REQUIREMENT:
Starting at the line that contains "red glue stick: 0 -> 1", copy each line through the end of the listing below. Include both ends and output nothing more.

───

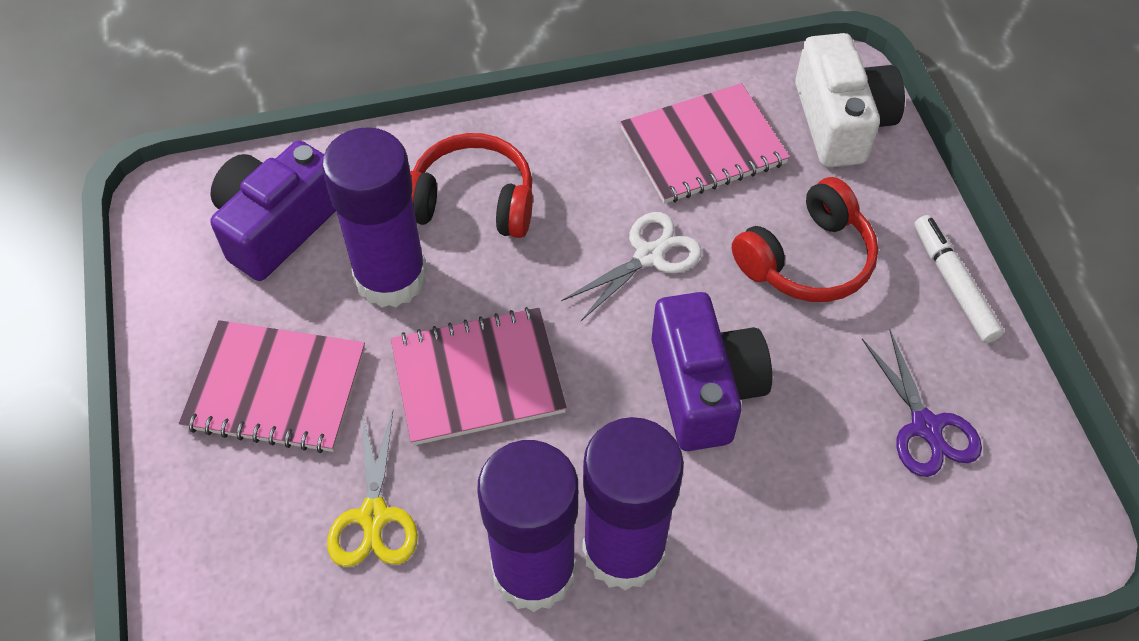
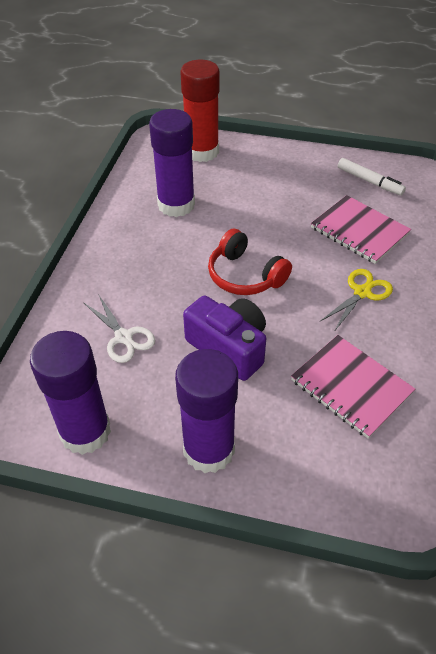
pink notebook: 3 -> 2
purple camera: 2 -> 1
purple scissors: 1 -> 0
red glue stick: 0 -> 1
red headphones: 2 -> 1
white camera: 1 -> 0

───

YOUR RESPONSE:
red glue stick: 0 -> 1
red headphones: 2 -> 1
white camera: 1 -> 0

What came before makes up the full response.